[Start of Attachment]
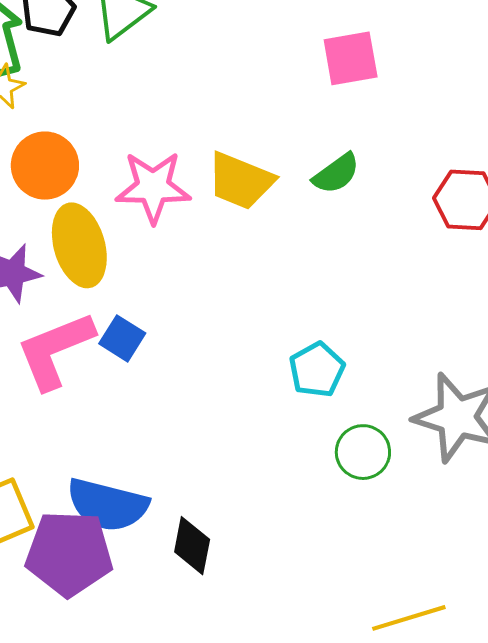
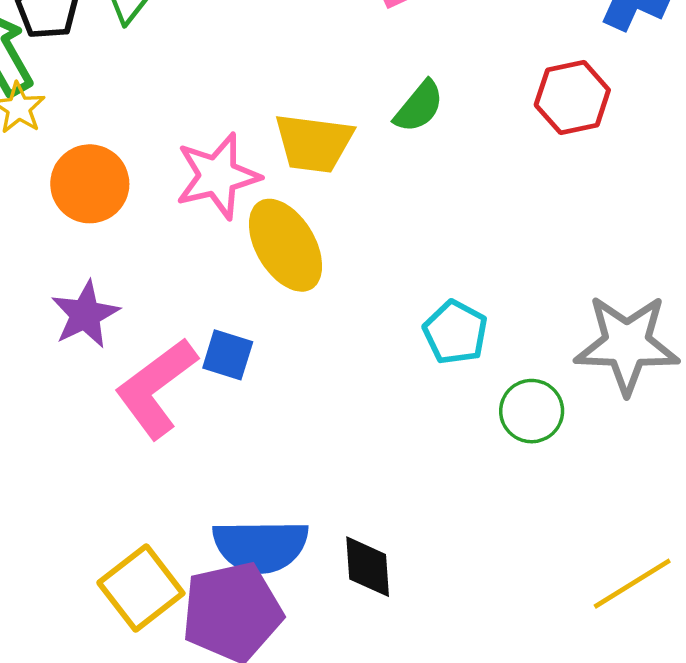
yellow ellipse: (79, 245) -> (285, 245), moved

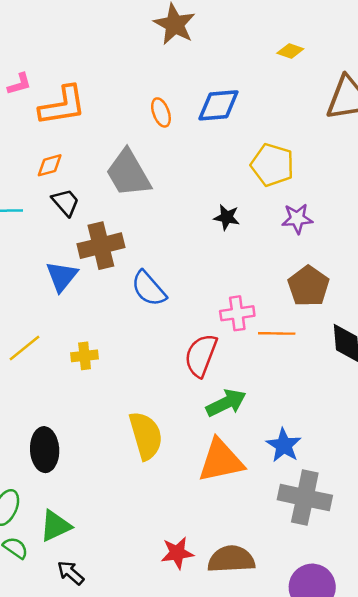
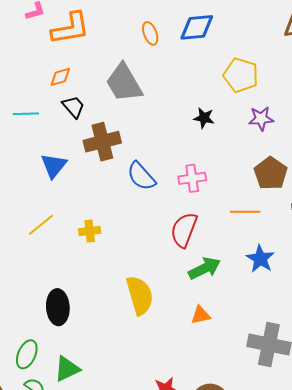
blue triangle: (62, 276) -> (54, 166), moved
pink cross: (237, 313) -> (192, 178), moved
blue star: (284, 445) -> (260, 259), moved
orange triangle: (221, 461) -> (201, 315), size x0.5

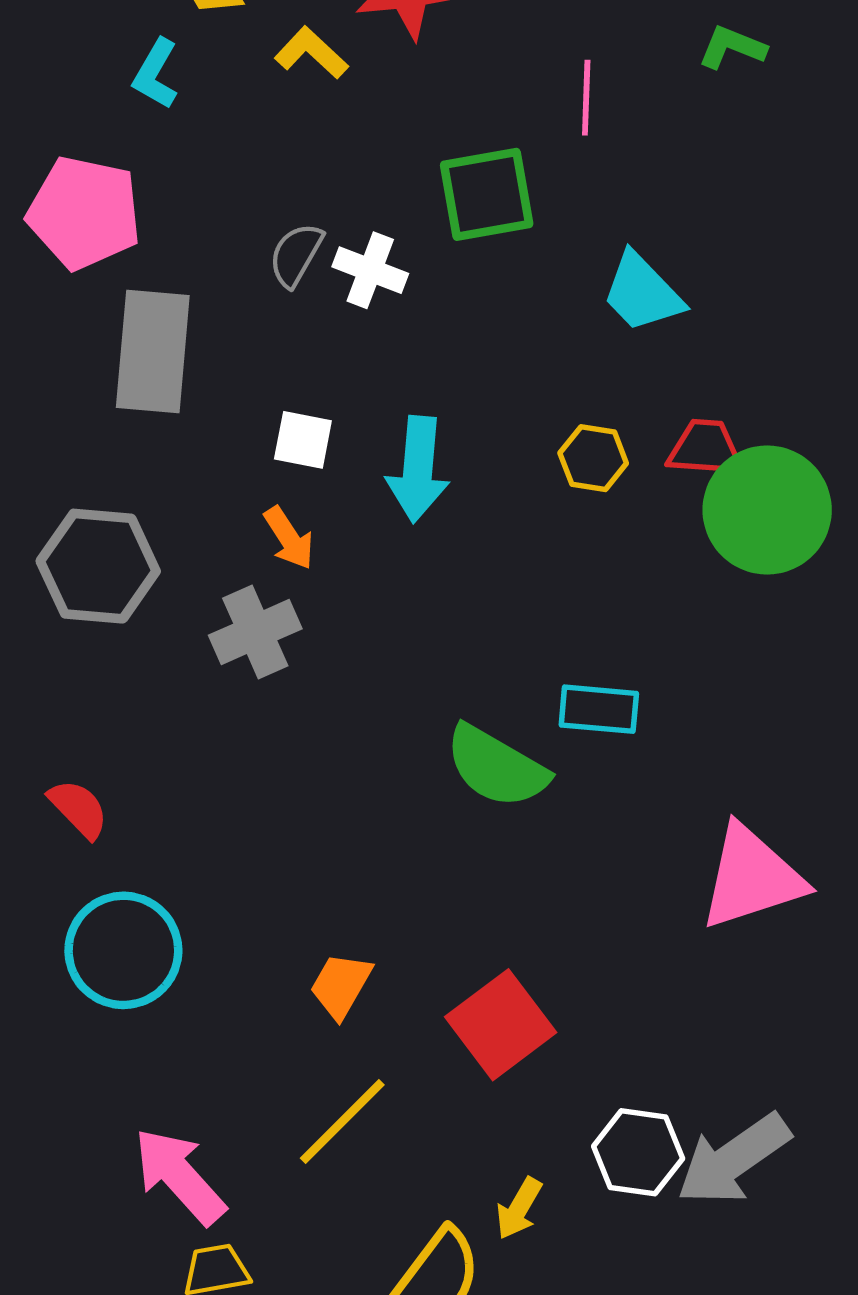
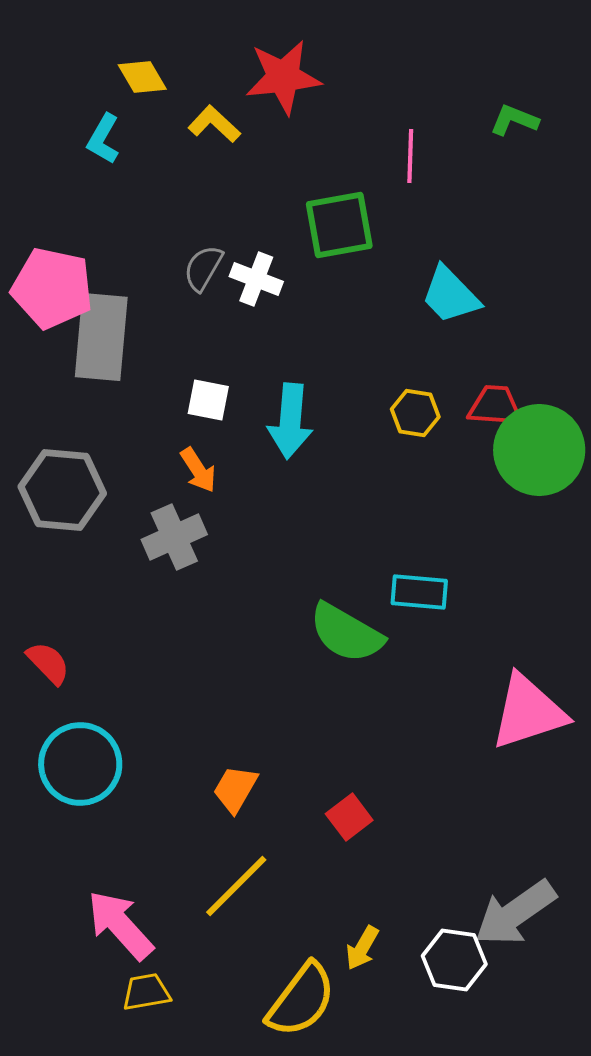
pink pentagon: (84, 213) -> (52, 288), moved
red square: (501, 1025) -> (349, 817), size x0.6
white hexagon: (638, 1152) -> (454, 960), moved

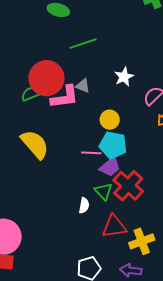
[End of Attachment]
▸ **Your assignment**
What you give back must be exactly the lines of the listing above from the line containing "blue star: (284, 445) -> (260, 259), moved" through its last line, inclusive, without pictures, please.

▸ **Solution to this problem**
blue star: (284, 445) -> (260, 259), moved
orange triangle: (221, 461) -> (201, 315), size x0.5

pink pentagon: (84, 213) -> (52, 288), moved
red square: (501, 1025) -> (349, 817), size x0.6
white hexagon: (638, 1152) -> (454, 960), moved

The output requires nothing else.